[Data items]
^^^^

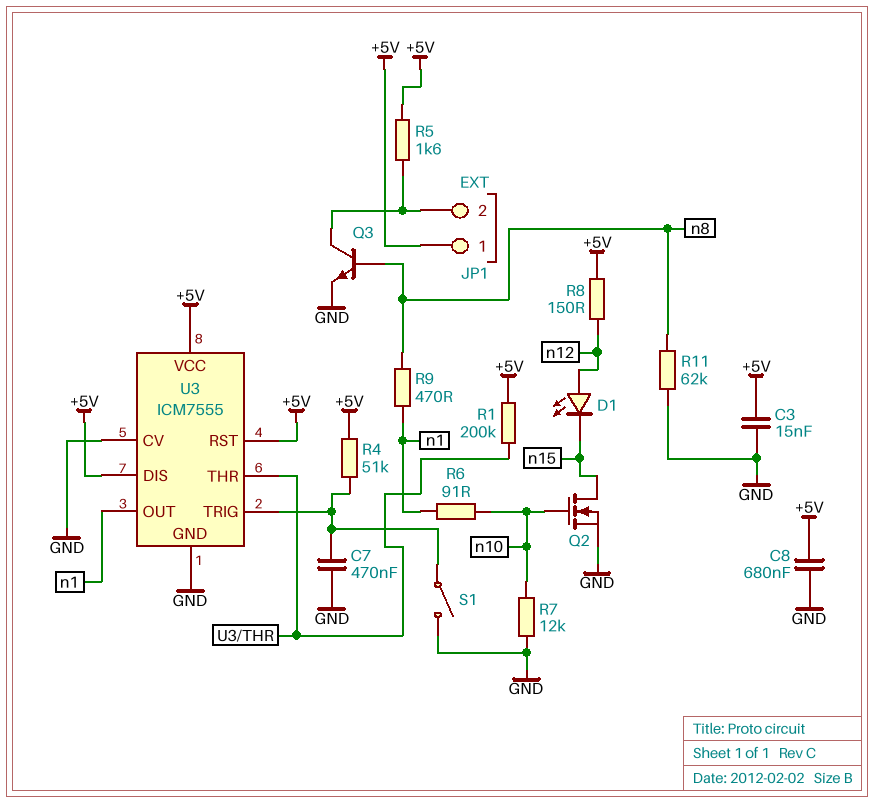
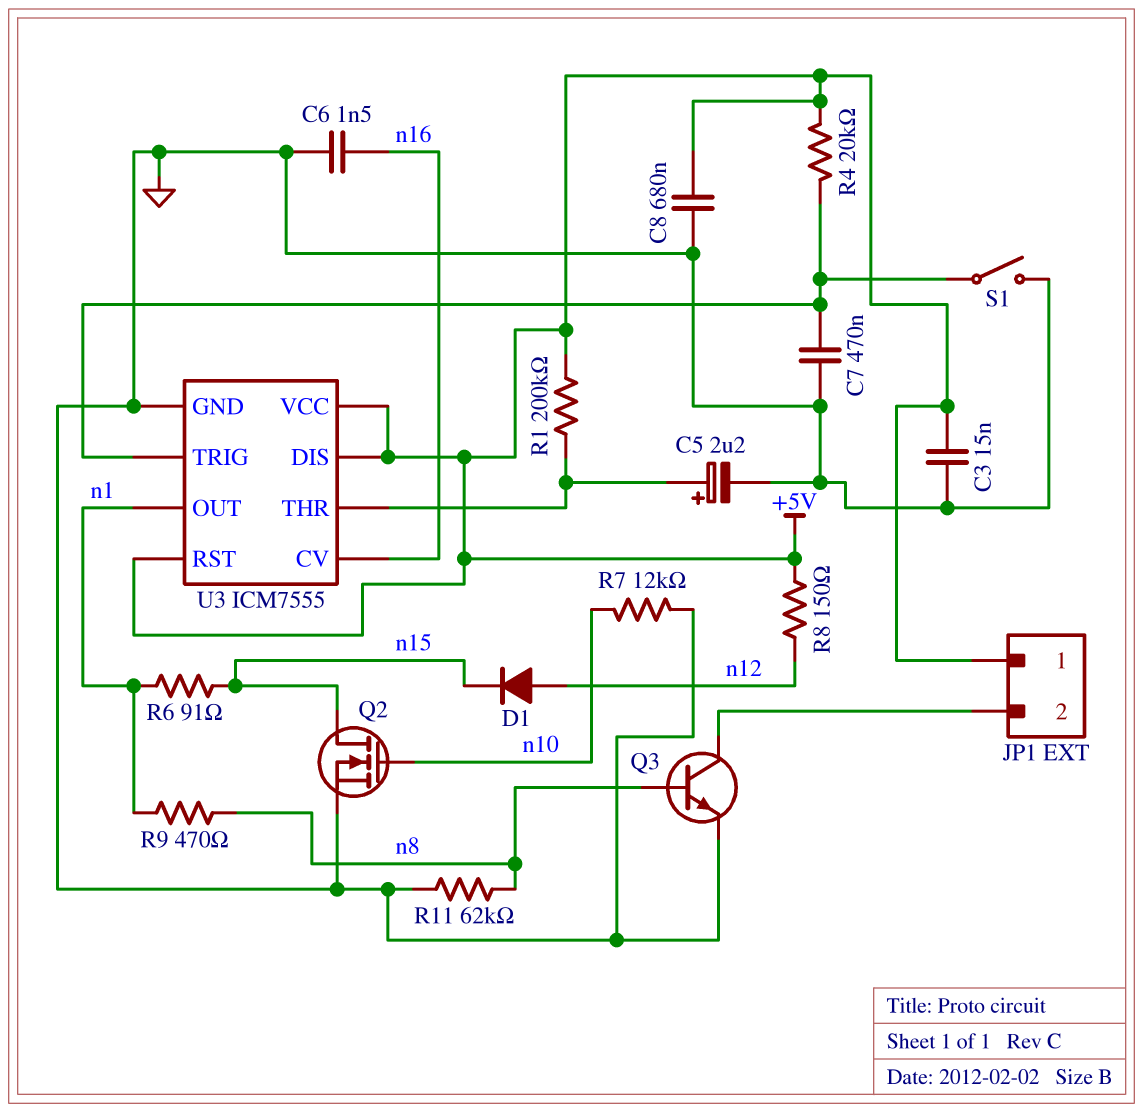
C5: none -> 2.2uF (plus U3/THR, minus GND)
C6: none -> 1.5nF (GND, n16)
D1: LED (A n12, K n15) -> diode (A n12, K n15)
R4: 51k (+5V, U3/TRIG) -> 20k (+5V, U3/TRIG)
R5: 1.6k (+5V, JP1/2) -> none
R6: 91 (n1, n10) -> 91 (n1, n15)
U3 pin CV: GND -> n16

^^^^

• [WHAT YOU SHOULD DO]
Copy each entry above exactly; drop the pictures.

• [SOLUTION]
C5: none -> 2.2uF (plus U3/THR, minus GND)
C6: none -> 1.5nF (GND, n16)
D1: LED (A n12, K n15) -> diode (A n12, K n15)
R4: 51k (+5V, U3/TRIG) -> 20k (+5V, U3/TRIG)
R5: 1.6k (+5V, JP1/2) -> none
R6: 91 (n1, n10) -> 91 (n1, n15)
U3 pin CV: GND -> n16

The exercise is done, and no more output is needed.